## WORK TO BE COMPLETED
The listing below contains a span that opens with the line containing "lime brick F2:H3" and closes with the line containing "grey plate H10:I11". Return that span exactly.

## MATERIAL FOR THIS EXERCISE
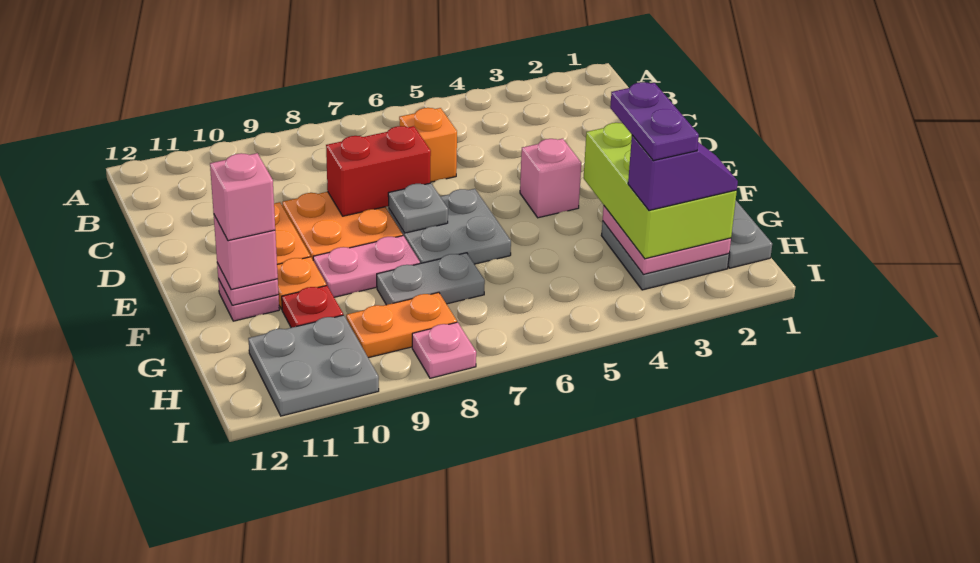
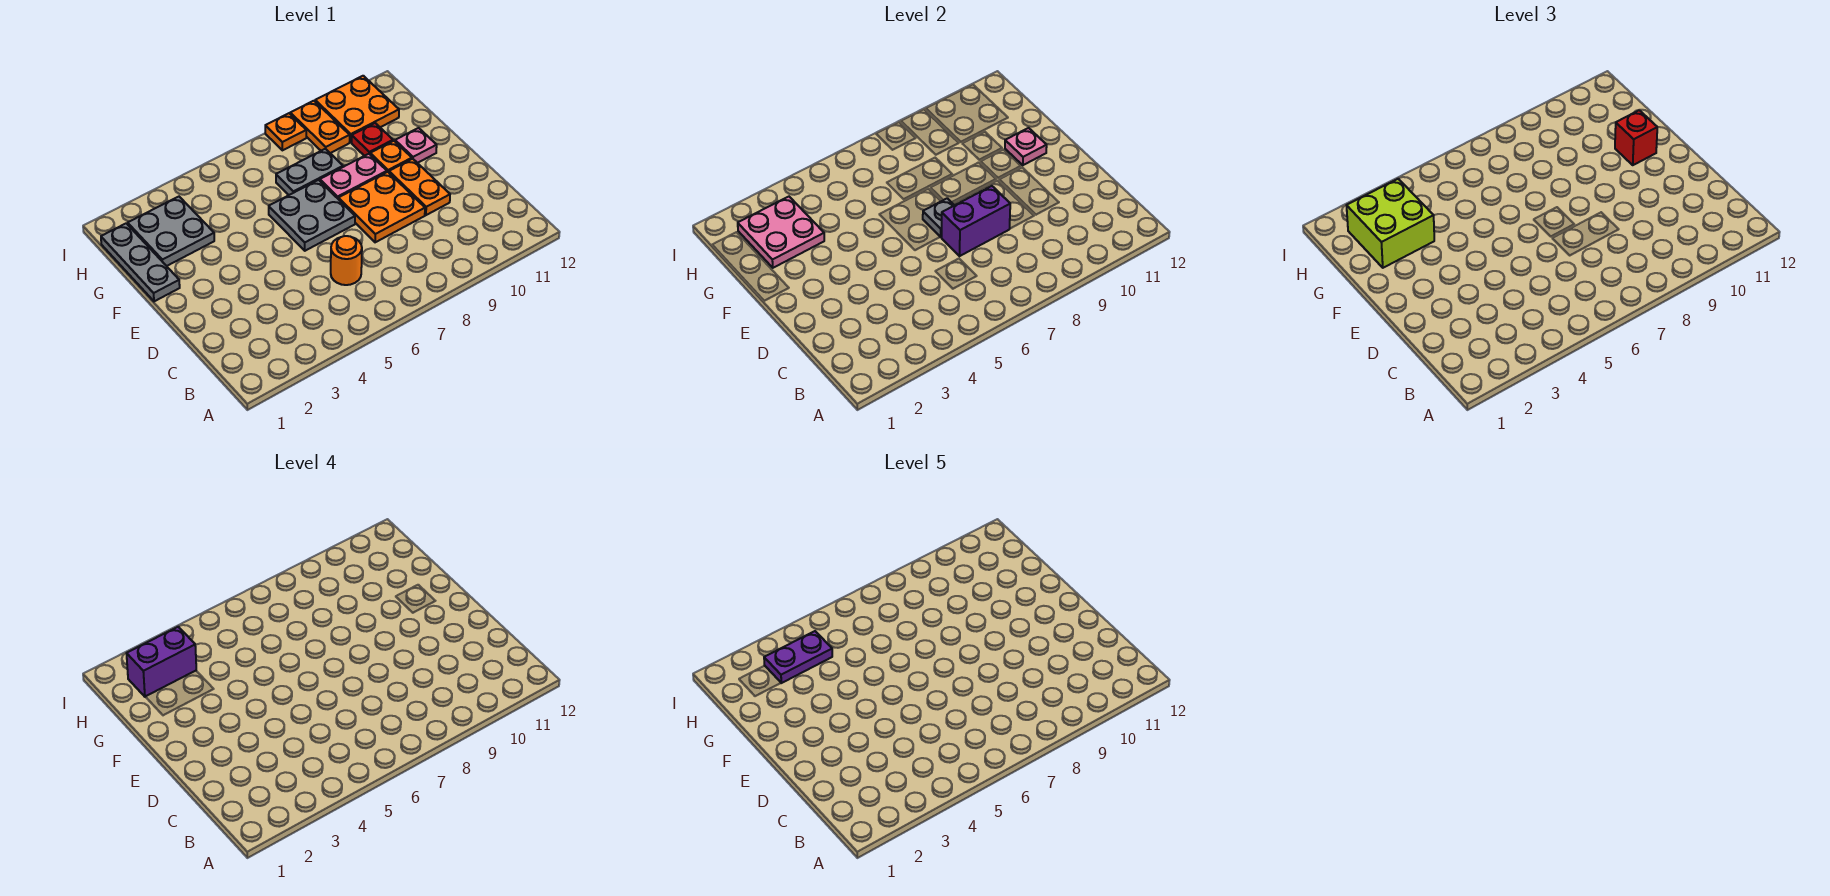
orange brick C6 level 1 -> orange round brick C6 level 1
red brick D7:D8 level 2 -> purple brick D7:D8 level 2
pink brick E4 level 1 -> none
lime brick F2:H3 level 3 -> lime brick G2:H3 level 3
pink brick F11 level 3 -> red brick F11 level 3
pink brick F11 level 4 -> none
purple plate G3:H3 level 5 -> purple plate H3:H4 level 5
purple slope H2:H3 level 4 top 3 -> purple brick H2:H3 level 4
orange plate H8:H9 level 1 -> orange plate H9:I9 level 1
grey plate H10:I11 level 1 -> orange plate H10:I11 level 1
pink plate I8 level 1 -> orange plate I8 level 1

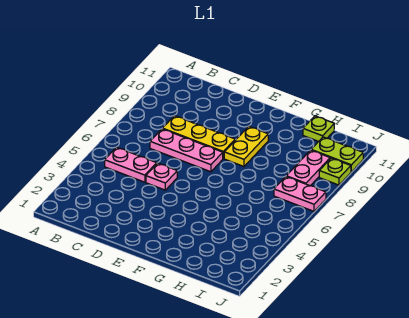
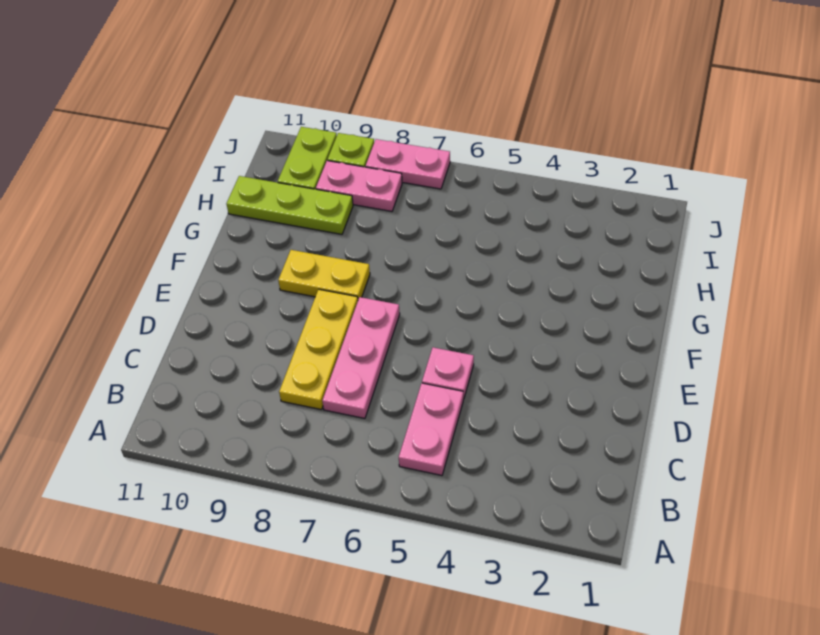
lime plate H11 level 1 -> lime plate H9:H11 level 1
pink plate I7:J7 level 1 -> pink plate J7:J8 level 1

## TASK OUTPUT
lime brick F2:H3 level 3 -> lime brick G2:H3 level 3
pink brick F11 level 3 -> red brick F11 level 3
pink brick F11 level 4 -> none
purple plate G3:H3 level 5 -> purple plate H3:H4 level 5
purple slope H2:H3 level 4 top 3 -> purple brick H2:H3 level 4
orange plate H8:H9 level 1 -> orange plate H9:I9 level 1
grey plate H10:I11 level 1 -> orange plate H10:I11 level 1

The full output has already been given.